**WORK ITEM**. From the data below, retype exactly the lines starting with the one that contains "R104: 22k (GND, INT) -> 4.3k (GND, INT)" and ending with the one that contains "SW103: switch (+9V, DRV) -> none", both included.

RECORDS FOR THE TASK Start Marker

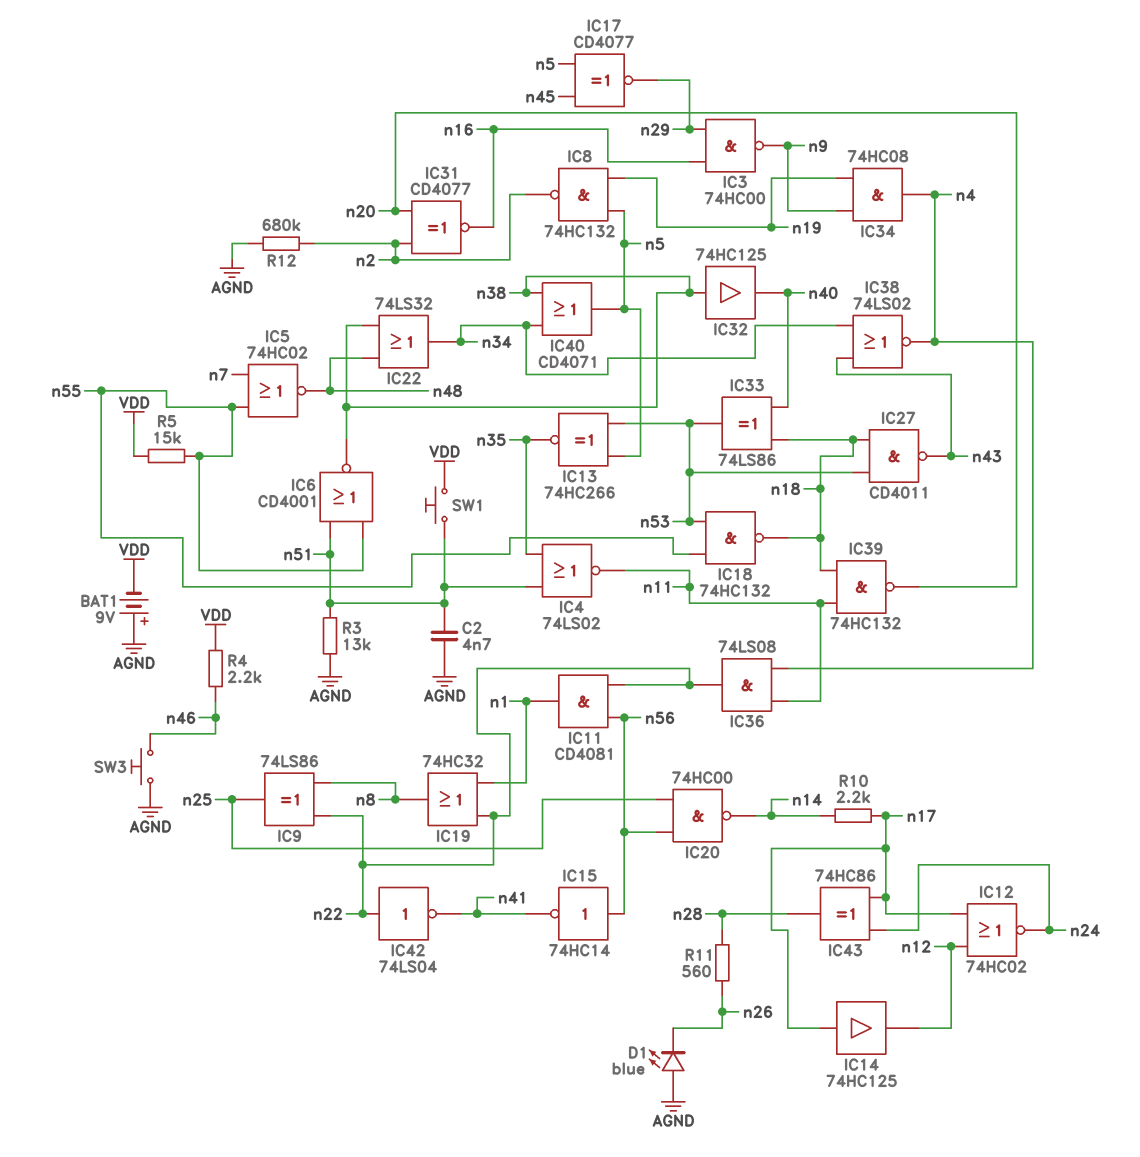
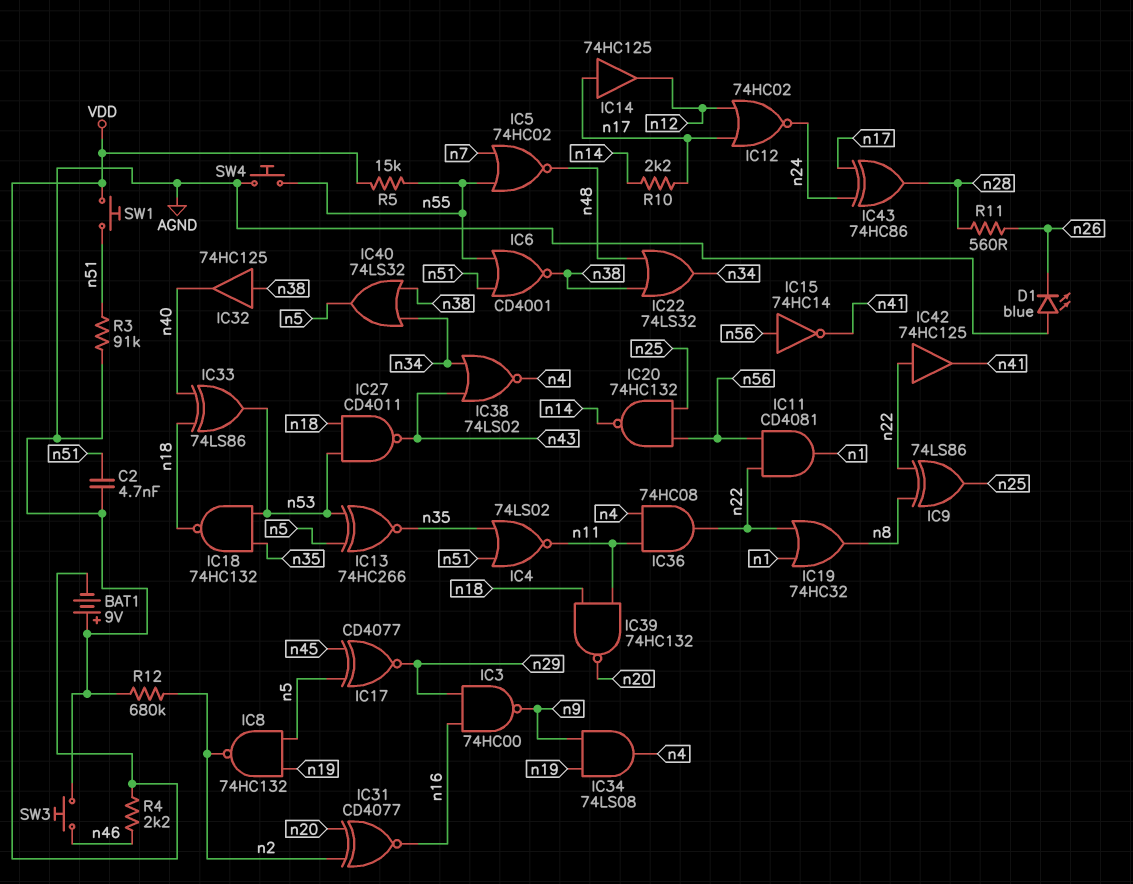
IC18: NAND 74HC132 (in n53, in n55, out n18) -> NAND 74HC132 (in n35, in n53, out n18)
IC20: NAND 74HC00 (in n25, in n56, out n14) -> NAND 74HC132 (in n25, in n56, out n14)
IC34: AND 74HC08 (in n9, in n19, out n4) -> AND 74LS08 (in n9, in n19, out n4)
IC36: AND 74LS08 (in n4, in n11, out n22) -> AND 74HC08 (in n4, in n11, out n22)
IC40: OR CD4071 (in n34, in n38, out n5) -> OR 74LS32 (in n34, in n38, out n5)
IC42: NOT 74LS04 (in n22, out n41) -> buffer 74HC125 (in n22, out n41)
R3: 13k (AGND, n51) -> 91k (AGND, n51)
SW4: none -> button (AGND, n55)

RECORDS FOR THE TASK End Marker
RECORDS FOR THE TASK Start Marker

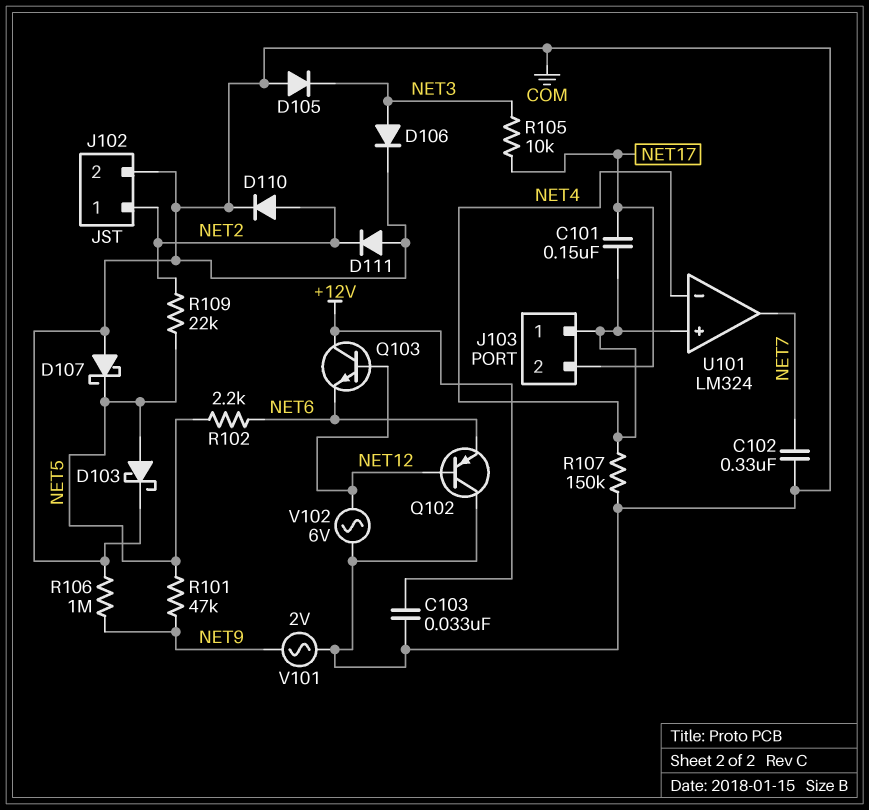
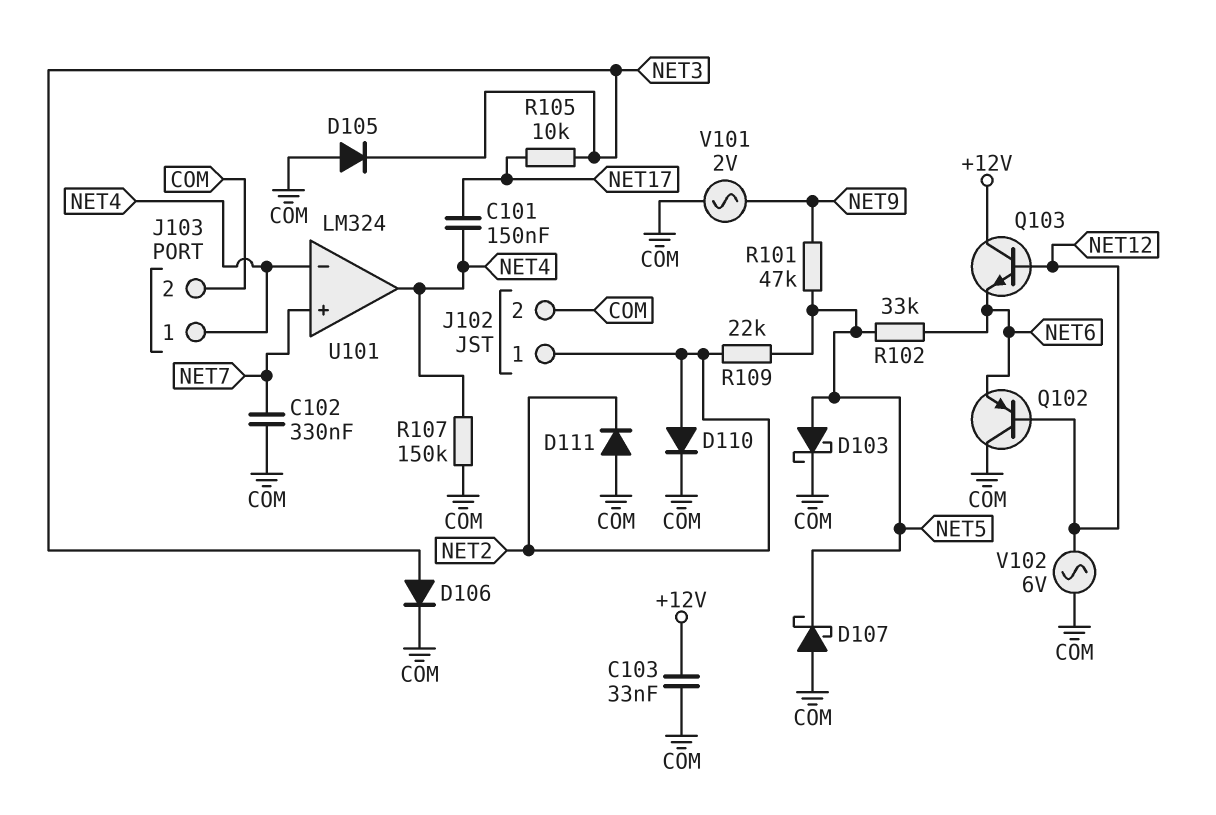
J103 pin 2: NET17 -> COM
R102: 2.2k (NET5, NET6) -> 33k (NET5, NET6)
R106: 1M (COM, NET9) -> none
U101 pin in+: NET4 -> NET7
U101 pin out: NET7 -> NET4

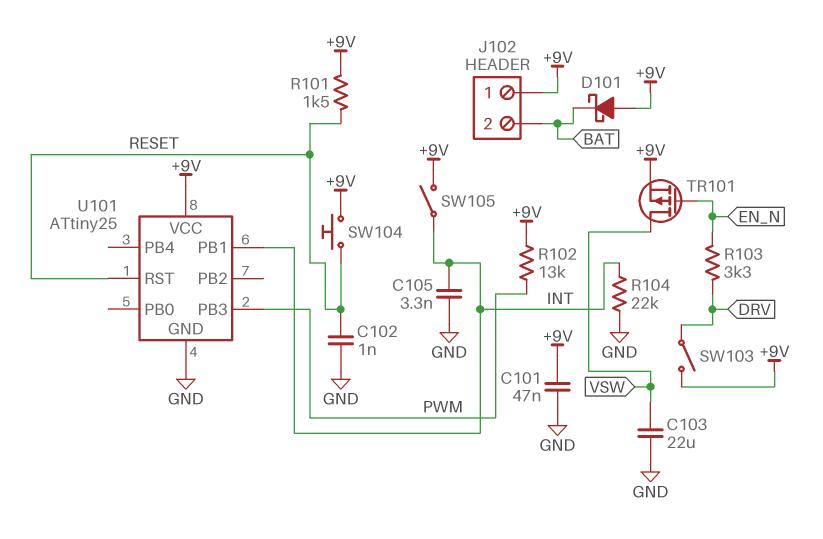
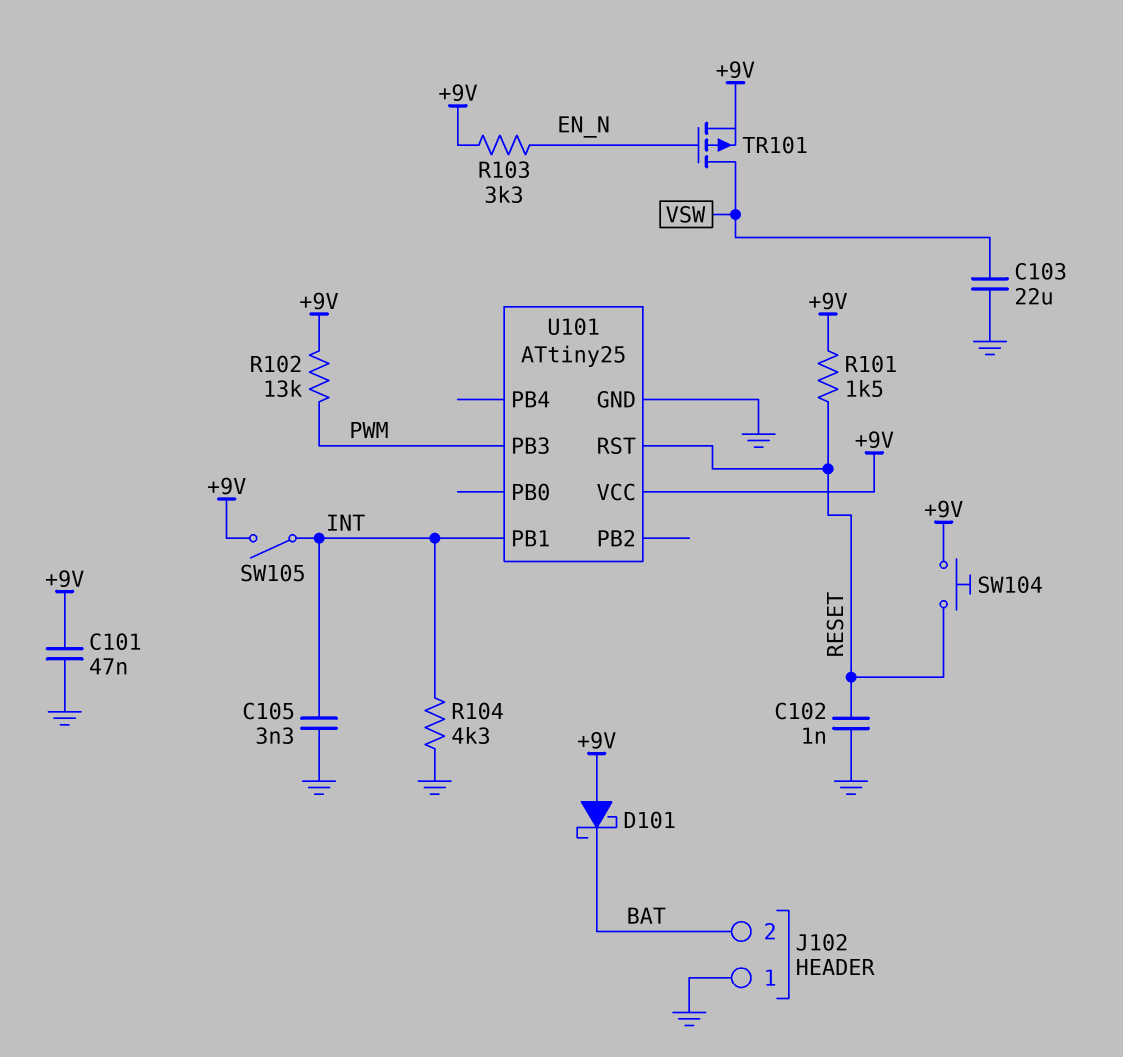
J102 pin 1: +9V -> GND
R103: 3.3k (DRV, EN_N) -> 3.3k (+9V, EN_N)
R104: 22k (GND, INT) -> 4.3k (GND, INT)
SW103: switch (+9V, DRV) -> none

RECORDS FOR THE TASK End Marker

**SOLUTION TO THIS TASK**.
R104: 22k (GND, INT) -> 4.3k (GND, INT)
SW103: switch (+9V, DRV) -> none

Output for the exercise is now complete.